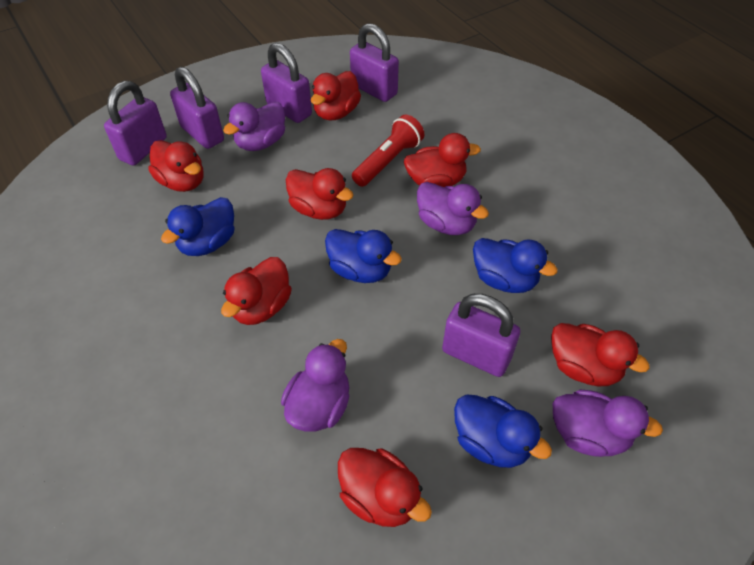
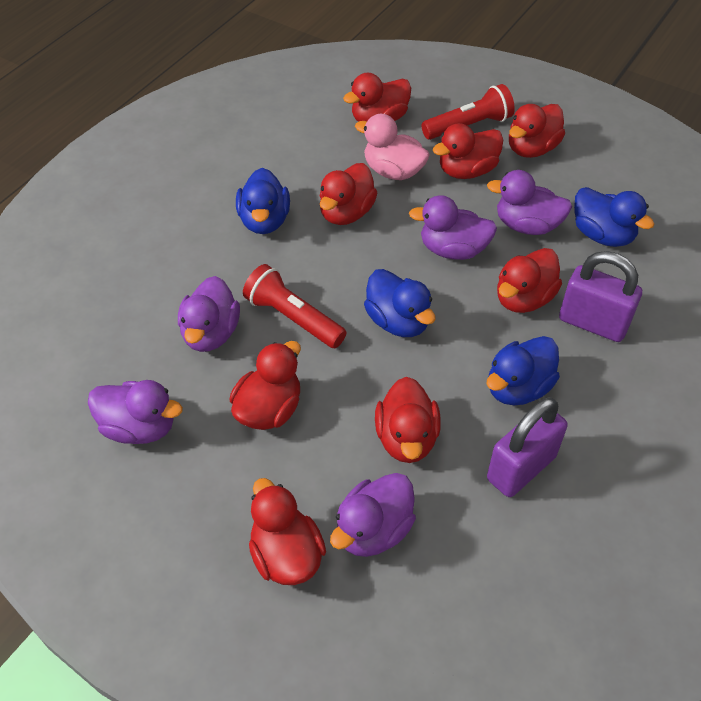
pink duck: none = 0 -> [355,114,430,180] = 1
purple duck: [223,102,285,151] [281,339,350,432] [417,182,489,235] [553,390,663,457] = 4 -> [88,380,183,444] [178,276,240,352] [330,473,416,557] [409,195,497,260] [487,170,572,235] = 5
purple padlock: [104,81,167,166] [170,67,224,149] [261,43,312,123] [350,23,399,102] [442,294,520,377] = 5 -> [487,398,568,497] [559,251,642,342] = 2
red duck: [148,140,203,192] [221,257,292,325] [286,168,354,220] [311,71,361,121] [338,448,432,527] [404,133,481,187] [551,323,650,386] = 7 -> [230,341,301,430] [249,478,326,585] [320,163,378,225] [343,73,411,122] [375,377,441,463] [433,123,503,179] [497,248,562,313] [509,104,565,158] = 8
red flashlight: [352,115,424,187] = 1 -> [243,264,346,348] [421,84,515,140] = 2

..........

→ **Exercise**
Output the entries exactly as they appear, with no pictures included.

→ **Output for this exercise**
pink duck: none = 0 -> [355,114,430,180] = 1
purple duck: [223,102,285,151] [281,339,350,432] [417,182,489,235] [553,390,663,457] = 4 -> [88,380,183,444] [178,276,240,352] [330,473,416,557] [409,195,497,260] [487,170,572,235] = 5
purple padlock: [104,81,167,166] [170,67,224,149] [261,43,312,123] [350,23,399,102] [442,294,520,377] = 5 -> [487,398,568,497] [559,251,642,342] = 2
red duck: [148,140,203,192] [221,257,292,325] [286,168,354,220] [311,71,361,121] [338,448,432,527] [404,133,481,187] [551,323,650,386] = 7 -> [230,341,301,430] [249,478,326,585] [320,163,378,225] [343,73,411,122] [375,377,441,463] [433,123,503,179] [497,248,562,313] [509,104,565,158] = 8
red flashlight: [352,115,424,187] = 1 -> [243,264,346,348] [421,84,515,140] = 2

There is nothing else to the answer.